MATERIAL FOR THIS EXERCISE:
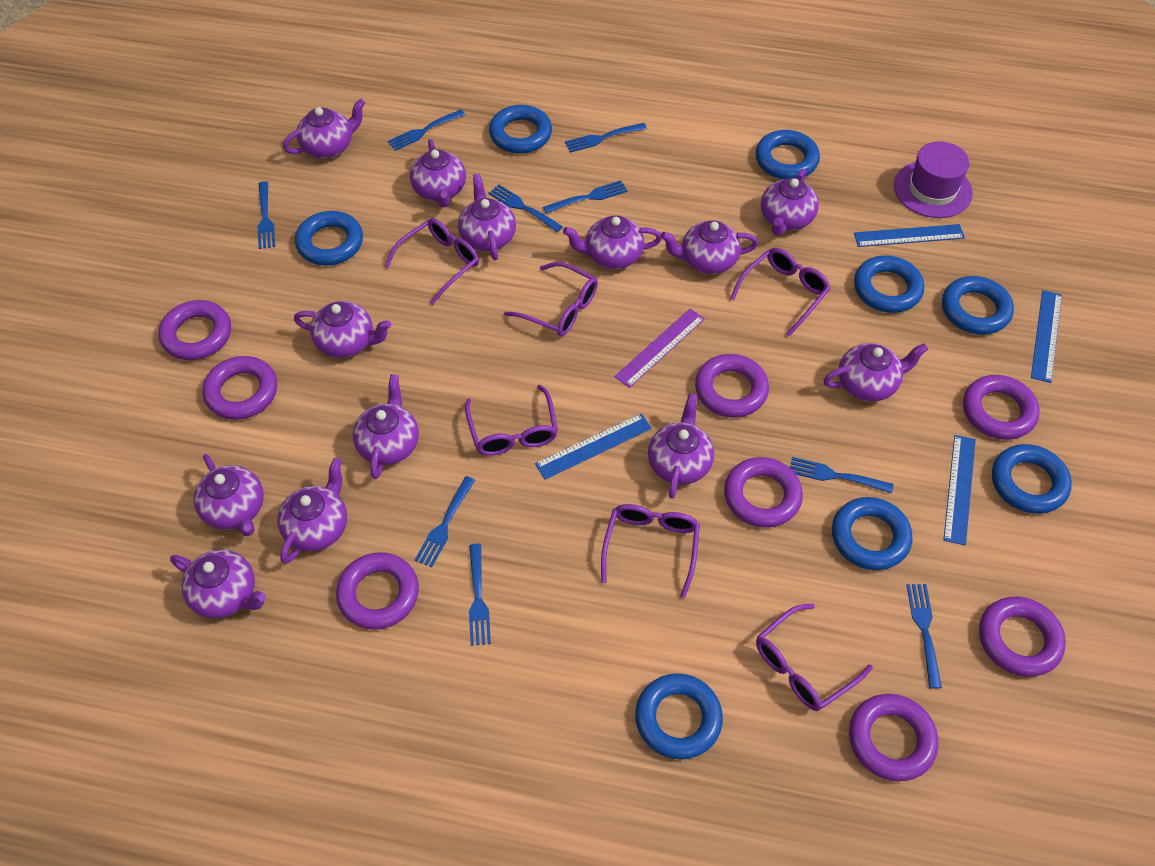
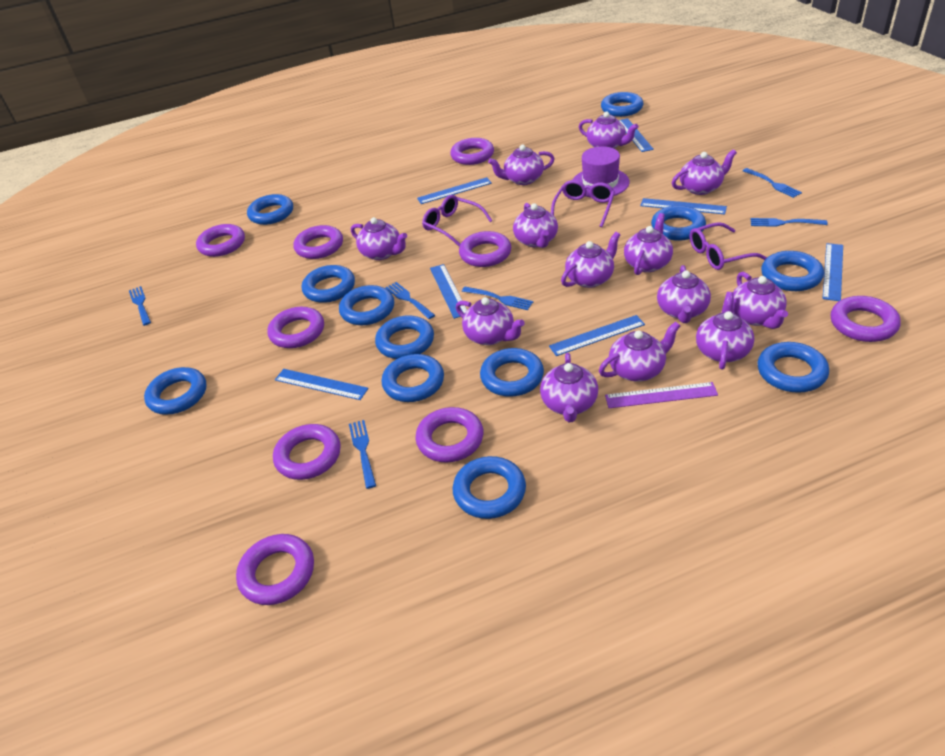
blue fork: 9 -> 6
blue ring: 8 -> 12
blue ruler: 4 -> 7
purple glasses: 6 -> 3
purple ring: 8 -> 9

...

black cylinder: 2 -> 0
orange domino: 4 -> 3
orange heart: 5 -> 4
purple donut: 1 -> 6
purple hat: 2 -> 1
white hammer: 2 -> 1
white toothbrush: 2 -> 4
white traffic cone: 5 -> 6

REQUIRED WORK: From the records above, repeat exactly the lines from the one with "blue fork: 9 -> 6" through the one with "purple ring: 8 -> 9", both included.

EXPECTED ANSWER:
blue fork: 9 -> 6
blue ring: 8 -> 12
blue ruler: 4 -> 7
purple glasses: 6 -> 3
purple ring: 8 -> 9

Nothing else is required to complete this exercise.